EXERCISE: In the rows below, how many lines contain the string "kern"? Reply with the number alone.

THE RECORDS:
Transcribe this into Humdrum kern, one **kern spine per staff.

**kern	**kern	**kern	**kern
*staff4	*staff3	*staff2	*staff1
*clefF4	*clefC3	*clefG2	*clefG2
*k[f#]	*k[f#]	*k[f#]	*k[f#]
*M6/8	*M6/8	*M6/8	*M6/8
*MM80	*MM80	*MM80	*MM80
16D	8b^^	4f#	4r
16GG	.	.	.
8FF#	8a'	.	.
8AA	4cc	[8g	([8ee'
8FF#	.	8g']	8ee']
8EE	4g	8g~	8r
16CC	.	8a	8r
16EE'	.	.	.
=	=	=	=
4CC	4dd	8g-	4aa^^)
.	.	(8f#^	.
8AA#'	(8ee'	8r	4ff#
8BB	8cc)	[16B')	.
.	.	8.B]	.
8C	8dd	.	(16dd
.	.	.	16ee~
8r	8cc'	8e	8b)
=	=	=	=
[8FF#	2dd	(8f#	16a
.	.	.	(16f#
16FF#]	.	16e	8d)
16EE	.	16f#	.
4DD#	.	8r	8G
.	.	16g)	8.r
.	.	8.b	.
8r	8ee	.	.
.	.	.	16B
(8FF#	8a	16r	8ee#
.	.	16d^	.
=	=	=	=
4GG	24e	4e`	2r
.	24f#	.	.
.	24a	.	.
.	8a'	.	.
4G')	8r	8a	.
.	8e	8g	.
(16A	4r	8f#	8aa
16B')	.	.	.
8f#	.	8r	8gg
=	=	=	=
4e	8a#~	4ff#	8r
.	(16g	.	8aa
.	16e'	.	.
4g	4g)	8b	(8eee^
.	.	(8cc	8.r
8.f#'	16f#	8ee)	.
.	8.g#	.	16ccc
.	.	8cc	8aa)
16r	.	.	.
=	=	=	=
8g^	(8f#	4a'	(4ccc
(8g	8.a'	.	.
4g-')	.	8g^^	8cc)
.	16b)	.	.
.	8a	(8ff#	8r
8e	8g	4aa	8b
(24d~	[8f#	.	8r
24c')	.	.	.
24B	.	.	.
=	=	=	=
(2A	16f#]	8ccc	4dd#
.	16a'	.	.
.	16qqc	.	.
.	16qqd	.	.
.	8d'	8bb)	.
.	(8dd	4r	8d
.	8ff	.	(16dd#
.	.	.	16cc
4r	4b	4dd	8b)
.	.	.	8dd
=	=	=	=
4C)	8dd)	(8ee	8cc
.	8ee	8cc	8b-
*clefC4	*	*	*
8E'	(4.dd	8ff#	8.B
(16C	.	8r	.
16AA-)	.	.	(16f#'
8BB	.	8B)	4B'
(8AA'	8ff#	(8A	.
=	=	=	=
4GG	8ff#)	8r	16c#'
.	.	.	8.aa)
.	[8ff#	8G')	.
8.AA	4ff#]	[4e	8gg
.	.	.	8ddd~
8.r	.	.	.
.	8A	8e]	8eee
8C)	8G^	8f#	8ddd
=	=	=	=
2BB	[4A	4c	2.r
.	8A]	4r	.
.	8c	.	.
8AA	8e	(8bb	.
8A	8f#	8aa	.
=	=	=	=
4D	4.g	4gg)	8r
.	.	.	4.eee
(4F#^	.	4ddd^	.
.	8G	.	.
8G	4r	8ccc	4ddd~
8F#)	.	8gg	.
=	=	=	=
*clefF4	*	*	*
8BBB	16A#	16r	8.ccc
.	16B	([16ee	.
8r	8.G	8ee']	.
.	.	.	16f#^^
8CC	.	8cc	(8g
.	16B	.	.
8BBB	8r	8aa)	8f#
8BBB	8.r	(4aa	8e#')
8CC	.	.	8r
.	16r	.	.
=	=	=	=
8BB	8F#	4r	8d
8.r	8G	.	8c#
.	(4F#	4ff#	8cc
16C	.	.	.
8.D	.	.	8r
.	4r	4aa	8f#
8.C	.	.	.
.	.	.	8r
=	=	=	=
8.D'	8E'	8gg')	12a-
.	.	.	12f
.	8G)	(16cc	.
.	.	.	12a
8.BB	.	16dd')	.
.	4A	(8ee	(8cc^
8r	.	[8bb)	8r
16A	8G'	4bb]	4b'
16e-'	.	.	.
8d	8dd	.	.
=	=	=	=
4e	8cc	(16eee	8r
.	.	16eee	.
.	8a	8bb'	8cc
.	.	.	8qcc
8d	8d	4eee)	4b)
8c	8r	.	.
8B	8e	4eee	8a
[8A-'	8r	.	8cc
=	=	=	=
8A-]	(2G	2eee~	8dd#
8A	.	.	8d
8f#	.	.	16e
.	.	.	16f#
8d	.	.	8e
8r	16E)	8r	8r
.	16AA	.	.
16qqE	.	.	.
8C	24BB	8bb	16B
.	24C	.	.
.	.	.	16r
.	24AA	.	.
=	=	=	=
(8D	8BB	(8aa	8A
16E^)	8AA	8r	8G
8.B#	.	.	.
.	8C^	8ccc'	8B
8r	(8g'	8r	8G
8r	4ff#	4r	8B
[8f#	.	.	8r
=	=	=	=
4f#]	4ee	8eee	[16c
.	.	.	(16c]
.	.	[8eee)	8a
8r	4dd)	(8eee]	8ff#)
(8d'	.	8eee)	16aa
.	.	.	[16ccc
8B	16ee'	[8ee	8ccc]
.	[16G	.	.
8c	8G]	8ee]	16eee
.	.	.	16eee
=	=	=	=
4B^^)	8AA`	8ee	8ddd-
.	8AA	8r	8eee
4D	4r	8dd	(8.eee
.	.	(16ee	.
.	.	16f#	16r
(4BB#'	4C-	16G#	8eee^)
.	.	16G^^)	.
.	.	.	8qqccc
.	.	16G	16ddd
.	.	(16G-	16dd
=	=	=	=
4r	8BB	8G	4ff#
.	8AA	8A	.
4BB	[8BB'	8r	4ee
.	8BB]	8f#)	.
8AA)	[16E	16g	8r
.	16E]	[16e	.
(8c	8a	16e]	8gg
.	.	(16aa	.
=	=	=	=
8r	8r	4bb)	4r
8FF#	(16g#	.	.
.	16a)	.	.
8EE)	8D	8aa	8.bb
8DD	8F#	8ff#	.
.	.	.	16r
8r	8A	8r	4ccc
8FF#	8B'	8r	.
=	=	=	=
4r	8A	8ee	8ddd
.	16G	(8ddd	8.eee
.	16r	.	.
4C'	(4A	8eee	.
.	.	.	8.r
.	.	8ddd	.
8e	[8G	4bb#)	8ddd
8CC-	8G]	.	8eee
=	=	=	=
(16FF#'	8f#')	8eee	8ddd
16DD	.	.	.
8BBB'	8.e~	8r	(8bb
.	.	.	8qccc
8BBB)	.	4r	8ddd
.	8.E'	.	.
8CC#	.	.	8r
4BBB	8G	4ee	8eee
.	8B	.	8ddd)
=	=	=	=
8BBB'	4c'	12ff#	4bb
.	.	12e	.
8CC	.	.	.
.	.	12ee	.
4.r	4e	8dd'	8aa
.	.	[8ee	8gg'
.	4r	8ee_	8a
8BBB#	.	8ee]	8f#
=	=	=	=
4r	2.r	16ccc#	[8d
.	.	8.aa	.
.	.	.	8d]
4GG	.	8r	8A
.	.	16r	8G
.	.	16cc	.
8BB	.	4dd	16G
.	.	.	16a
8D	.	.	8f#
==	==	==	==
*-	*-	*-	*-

SOLUTION TO THIS PROBLEM: 2